TASK INSTRUCTIONS:
In the records below, begin at the line containing "brown pear [405,285,484,373]" and end at the line containing "none -> white bowl [447,542,557,629]"; quote every line in that span exactly, including both boundary lines, and no others.

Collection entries
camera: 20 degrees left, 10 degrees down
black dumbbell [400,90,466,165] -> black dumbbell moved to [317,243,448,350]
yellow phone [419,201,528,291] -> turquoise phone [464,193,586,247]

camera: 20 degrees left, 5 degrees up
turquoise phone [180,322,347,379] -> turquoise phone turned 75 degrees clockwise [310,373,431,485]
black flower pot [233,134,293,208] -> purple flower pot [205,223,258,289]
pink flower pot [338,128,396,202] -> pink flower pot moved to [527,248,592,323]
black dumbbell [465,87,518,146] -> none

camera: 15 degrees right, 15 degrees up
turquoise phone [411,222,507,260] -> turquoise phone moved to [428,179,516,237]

---

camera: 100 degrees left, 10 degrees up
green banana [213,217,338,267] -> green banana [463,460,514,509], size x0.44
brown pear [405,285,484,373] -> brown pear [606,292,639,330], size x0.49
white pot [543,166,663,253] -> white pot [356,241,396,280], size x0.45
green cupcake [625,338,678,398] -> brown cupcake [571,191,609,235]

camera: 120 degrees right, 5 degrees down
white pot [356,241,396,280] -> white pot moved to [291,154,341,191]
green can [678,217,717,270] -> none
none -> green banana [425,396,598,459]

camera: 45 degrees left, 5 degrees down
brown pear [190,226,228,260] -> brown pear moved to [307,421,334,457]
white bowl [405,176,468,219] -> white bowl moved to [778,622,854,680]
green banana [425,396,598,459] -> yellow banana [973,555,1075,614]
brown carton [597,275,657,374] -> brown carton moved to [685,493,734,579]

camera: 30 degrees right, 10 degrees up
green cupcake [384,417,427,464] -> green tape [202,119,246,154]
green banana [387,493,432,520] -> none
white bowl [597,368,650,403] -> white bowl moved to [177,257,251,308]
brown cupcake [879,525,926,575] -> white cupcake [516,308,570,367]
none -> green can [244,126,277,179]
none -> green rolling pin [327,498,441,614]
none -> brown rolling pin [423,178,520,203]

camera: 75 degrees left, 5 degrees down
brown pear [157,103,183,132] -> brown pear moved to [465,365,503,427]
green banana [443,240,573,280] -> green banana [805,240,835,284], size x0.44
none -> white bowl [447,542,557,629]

EXERCISE RESPONSE:
brown pear [405,285,484,373] -> brown pear [606,292,639,330], size x0.49
white pot [543,166,663,253] -> white pot [356,241,396,280], size x0.45
green cupcake [625,338,678,398] -> brown cupcake [571,191,609,235]

camera: 120 degrees right, 5 degrees down
white pot [356,241,396,280] -> white pot moved to [291,154,341,191]
green can [678,217,717,270] -> none
none -> green banana [425,396,598,459]

camera: 45 degrees left, 5 degrees down
brown pear [190,226,228,260] -> brown pear moved to [307,421,334,457]
white bowl [405,176,468,219] -> white bowl moved to [778,622,854,680]
green banana [425,396,598,459] -> yellow banana [973,555,1075,614]
brown carton [597,275,657,374] -> brown carton moved to [685,493,734,579]

camera: 30 degrees right, 10 degrees up
green cupcake [384,417,427,464] -> green tape [202,119,246,154]
green banana [387,493,432,520] -> none
white bowl [597,368,650,403] -> white bowl moved to [177,257,251,308]
brown cupcake [879,525,926,575] -> white cupcake [516,308,570,367]
none -> green can [244,126,277,179]
none -> green rolling pin [327,498,441,614]
none -> brown rolling pin [423,178,520,203]

camera: 75 degrees left, 5 degrees down
brown pear [157,103,183,132] -> brown pear moved to [465,365,503,427]
green banana [443,240,573,280] -> green banana [805,240,835,284], size x0.44
none -> white bowl [447,542,557,629]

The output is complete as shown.